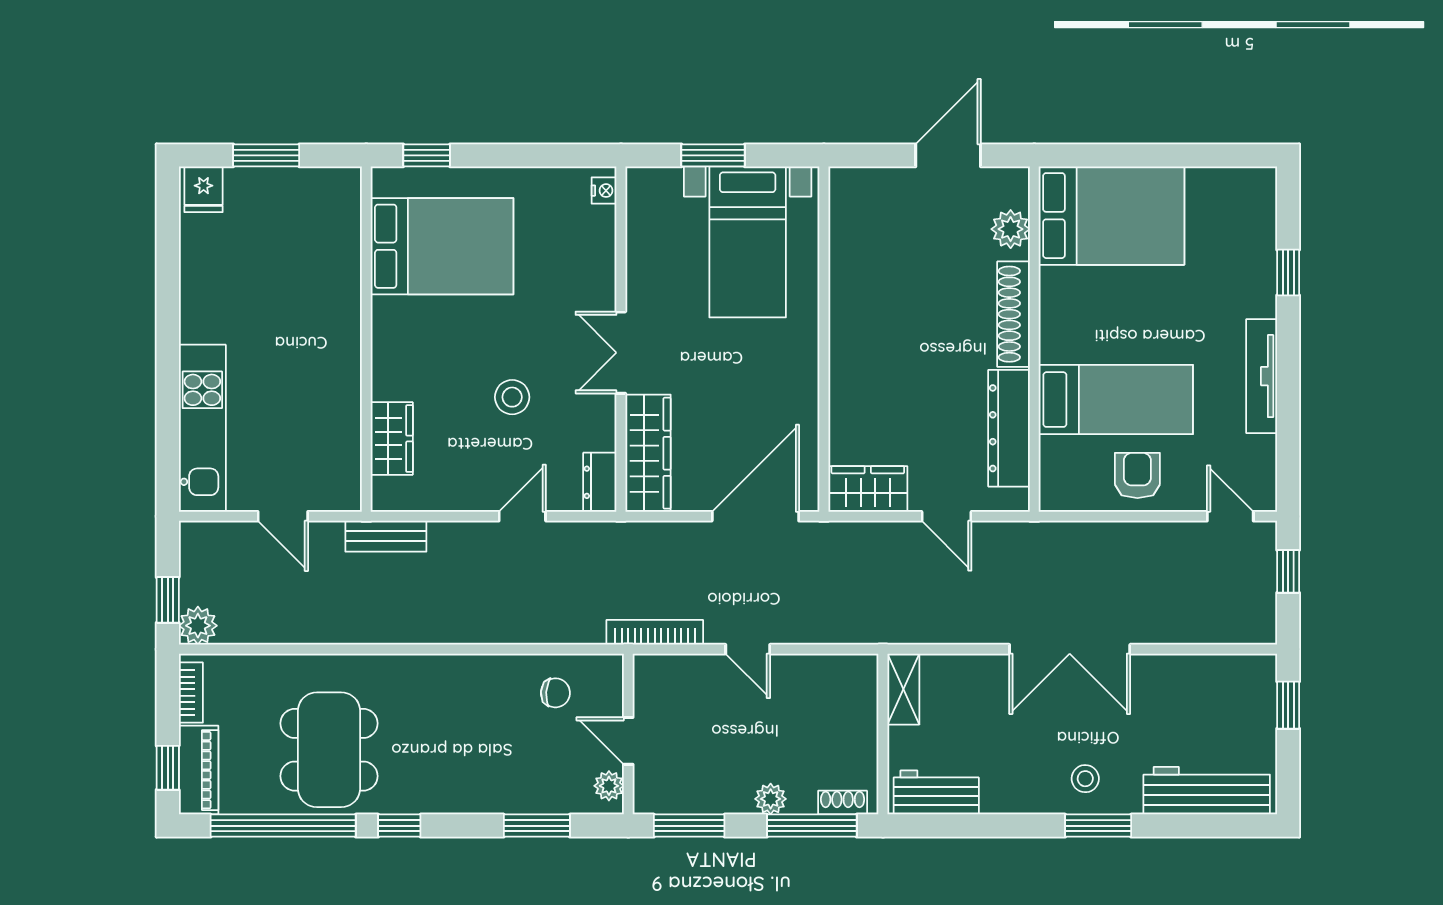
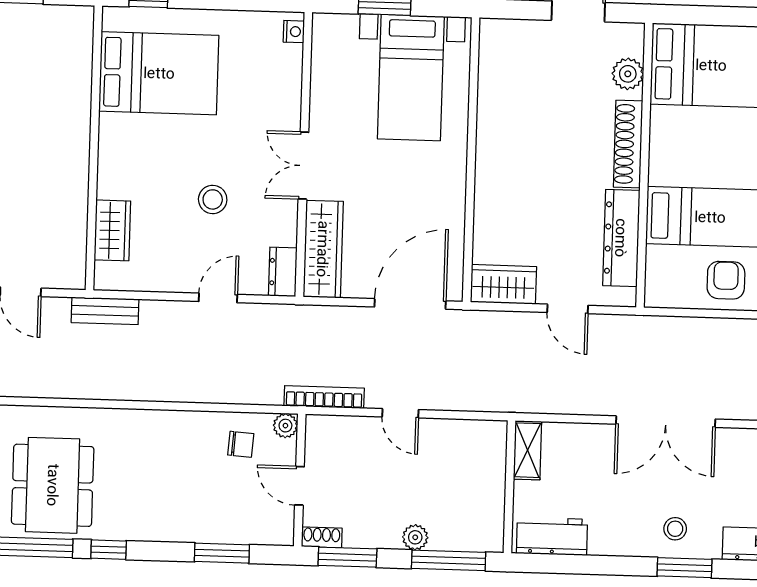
plant: (609, 786) -> (285, 426), moved
shoe rack: (843, 803) -> (322, 537), moved

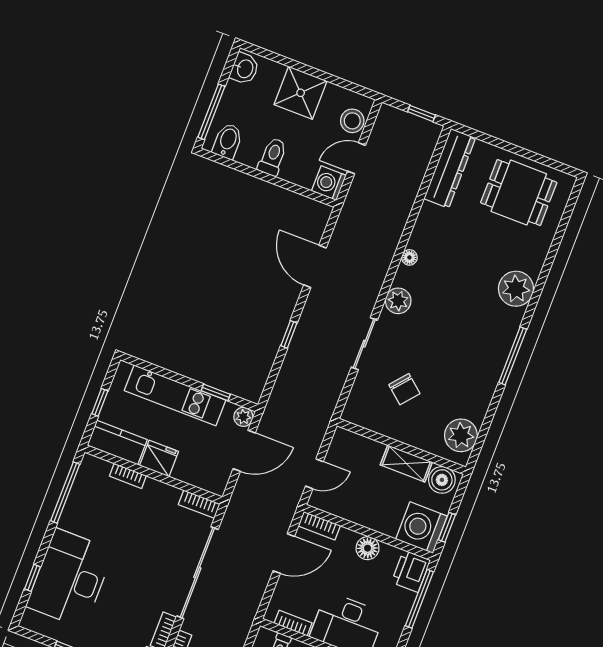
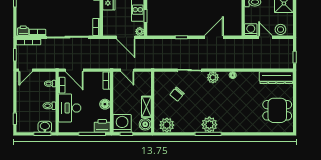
dining table: (519, 193) -> (277, 110), turned 90
plant: (516, 289) -> (209, 125), moved
door: (284, 554) -> (74, 70), moved

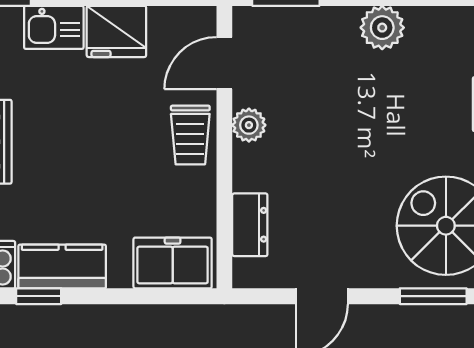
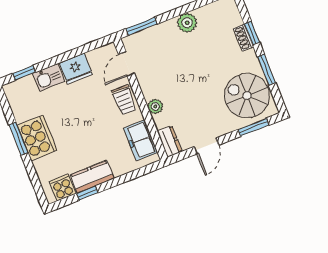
plant: (249, 125) -> (155, 106), moved
dresser: (250, 225) -> (170, 141), moved
freezer: (173, 263) -> (141, 140), moved, turned -90

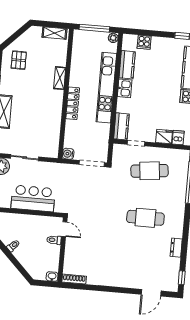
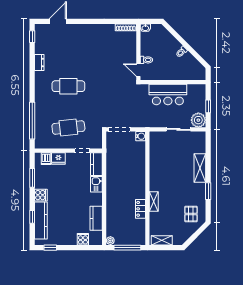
kitchen unit: (106, 88) -> (112, 197), removed
kitchen sink: (125, 88) -> (96, 184), moved
locker: (73, 103) -> (141, 209), moved, width x0.66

TASK INSTRUCTIONS: Give back exactly the lines from the line holding "kitchen sink: (125, 88) -> (96, 184), moved" through the last line of the listing, including both.

OUTPUT OF THE TASK:
kitchen sink: (125, 88) -> (96, 184), moved
locker: (73, 103) -> (141, 209), moved, width x0.66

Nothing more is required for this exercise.